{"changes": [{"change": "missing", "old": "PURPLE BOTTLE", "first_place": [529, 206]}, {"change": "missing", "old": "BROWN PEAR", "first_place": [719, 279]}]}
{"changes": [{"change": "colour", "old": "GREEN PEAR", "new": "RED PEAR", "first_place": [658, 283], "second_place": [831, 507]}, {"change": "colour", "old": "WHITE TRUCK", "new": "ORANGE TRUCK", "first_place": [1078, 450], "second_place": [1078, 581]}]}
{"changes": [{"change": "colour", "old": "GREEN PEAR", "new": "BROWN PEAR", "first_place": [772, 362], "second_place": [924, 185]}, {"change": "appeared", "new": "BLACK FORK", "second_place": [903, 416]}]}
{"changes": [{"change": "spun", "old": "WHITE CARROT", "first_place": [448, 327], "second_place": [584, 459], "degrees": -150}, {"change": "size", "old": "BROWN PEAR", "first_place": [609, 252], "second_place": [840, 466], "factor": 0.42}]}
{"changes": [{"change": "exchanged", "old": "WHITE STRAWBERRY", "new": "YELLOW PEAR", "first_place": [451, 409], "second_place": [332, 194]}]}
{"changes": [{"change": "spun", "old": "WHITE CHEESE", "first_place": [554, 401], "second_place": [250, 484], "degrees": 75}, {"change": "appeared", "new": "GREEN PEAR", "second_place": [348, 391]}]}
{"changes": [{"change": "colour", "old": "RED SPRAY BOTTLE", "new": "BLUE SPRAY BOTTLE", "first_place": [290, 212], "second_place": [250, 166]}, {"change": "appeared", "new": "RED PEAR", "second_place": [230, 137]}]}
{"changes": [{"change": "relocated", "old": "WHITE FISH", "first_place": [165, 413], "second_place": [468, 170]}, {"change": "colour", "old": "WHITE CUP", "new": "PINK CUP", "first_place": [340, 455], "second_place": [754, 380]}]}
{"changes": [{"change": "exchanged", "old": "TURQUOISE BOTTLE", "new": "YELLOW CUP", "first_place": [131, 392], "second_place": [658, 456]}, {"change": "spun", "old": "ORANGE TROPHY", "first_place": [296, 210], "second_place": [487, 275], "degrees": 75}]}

_ _ _ _

Extract every record. Keep wording exact.

# Written response
{"changes": [{"change": "missing", "old": "PURPLE BOTTLE", "first_place": [529, 206]}, {"change": "missing", "old": "BROWN PEAR", "first_place": [719, 279]}]}
{"changes": [{"change": "colour", "old": "GREEN PEAR", "new": "RED PEAR", "first_place": [658, 283], "second_place": [831, 507]}, {"change": "colour", "old": "WHITE TRUCK", "new": "ORANGE TRUCK", "first_place": [1078, 450], "second_place": [1078, 581]}]}
{"changes": [{"change": "colour", "old": "GREEN PEAR", "new": "BROWN PEAR", "first_place": [772, 362], "second_place": [924, 185]}, {"change": "appeared", "new": "BLACK FORK", "second_place": [903, 416]}]}
{"changes": [{"change": "spun", "old": "WHITE CARROT", "first_place": [448, 327], "second_place": [584, 459], "degrees": -150}, {"change": "size", "old": "BROWN PEAR", "first_place": [609, 252], "second_place": [840, 466], "factor": 0.42}]}
{"changes": [{"change": "exchanged", "old": "WHITE STRAWBERRY", "new": "YELLOW PEAR", "first_place": [451, 409], "second_place": [332, 194]}]}
{"changes": [{"change": "spun", "old": "WHITE CHEESE", "first_place": [554, 401], "second_place": [250, 484], "degrees": 75}, {"change": "appeared", "new": "GREEN PEAR", "second_place": [348, 391]}]}
{"changes": [{"change": "colour", "old": "RED SPRAY BOTTLE", "new": "BLUE SPRAY BOTTLE", "first_place": [290, 212], "second_place": [250, 166]}, {"change": "appeared", "new": "RED PEAR", "second_place": [230, 137]}]}
{"changes": [{"change": "relocated", "old": "WHITE FISH", "first_place": [165, 413], "second_place": [468, 170]}, {"change": "colour", "old": "WHITE CUP", "new": "PINK CUP", "first_place": [340, 455], "second_place": [754, 380]}]}
{"changes": [{"change": "exchanged", "old": "TURQUOISE BOTTLE", "new": "YELLOW CUP", "first_place": [131, 392], "second_place": [658, 456]}, {"change": "spun", "old": "ORANGE TROPHY", "first_place": [296, 210], "second_place": [487, 275], "degrees": 75}]}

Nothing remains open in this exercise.